• Assignment
Of the material below, the lines to be retyped are those from the line containing "red calculator: 2 -> 1" through the line containing "yellow marker: 4 -> 3", inclusive; reproduce them exactly.

• Given data
= = =

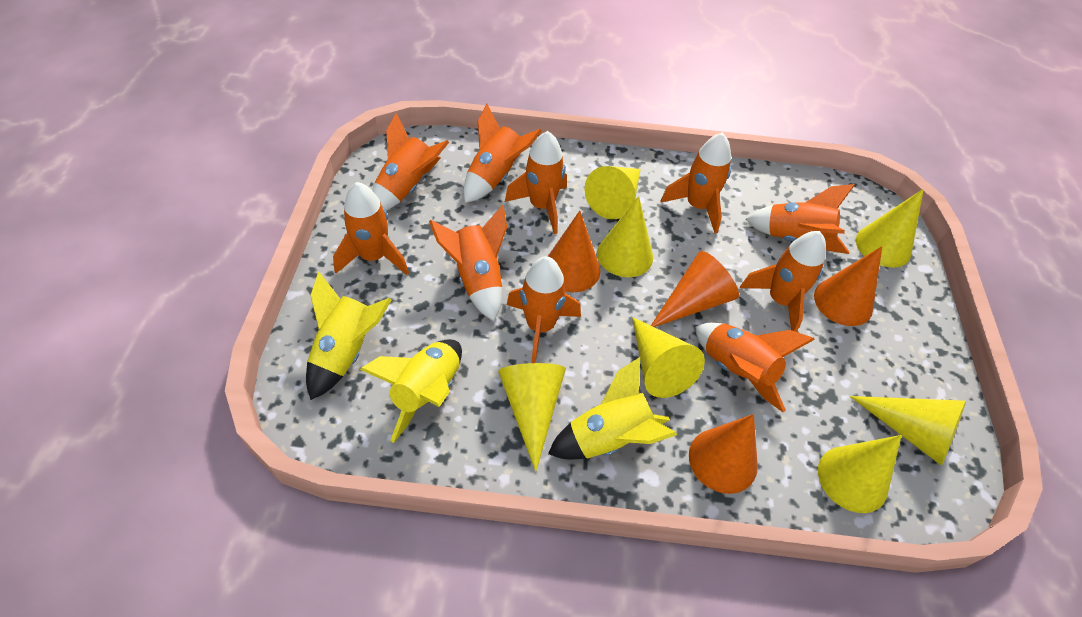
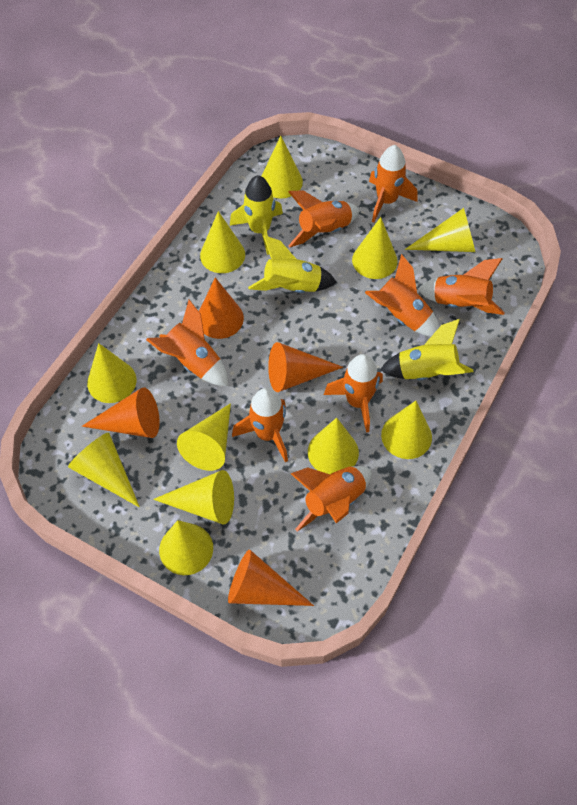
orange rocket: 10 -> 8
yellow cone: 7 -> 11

= = =

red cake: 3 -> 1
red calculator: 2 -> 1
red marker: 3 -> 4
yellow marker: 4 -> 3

= = =

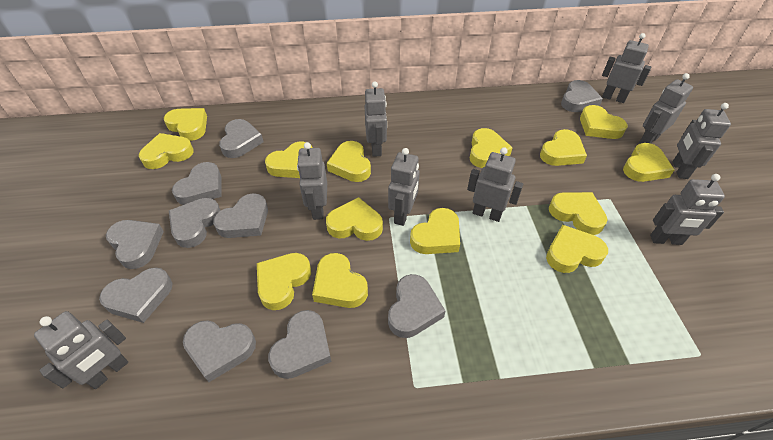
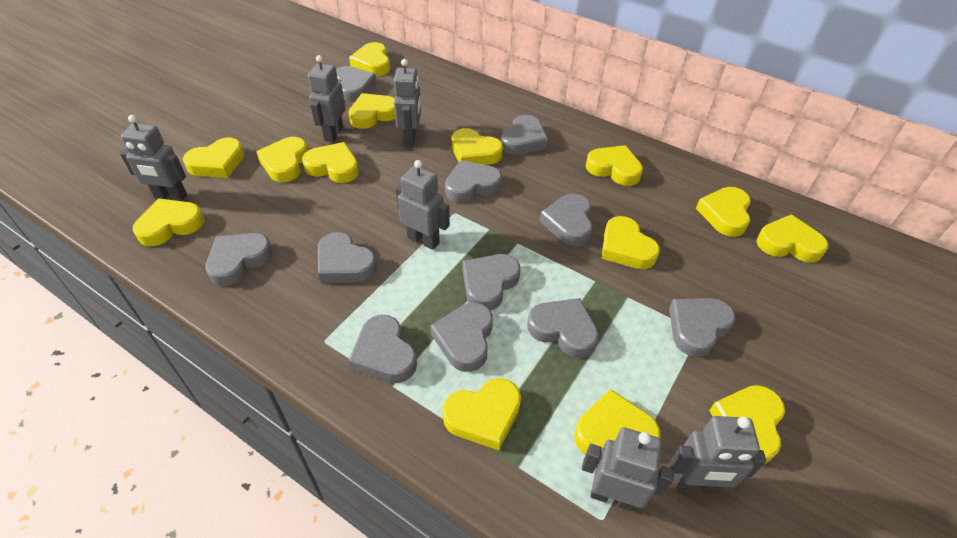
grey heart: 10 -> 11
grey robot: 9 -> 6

= = =

• Task response
red calculator: 2 -> 1
red marker: 3 -> 4
yellow marker: 4 -> 3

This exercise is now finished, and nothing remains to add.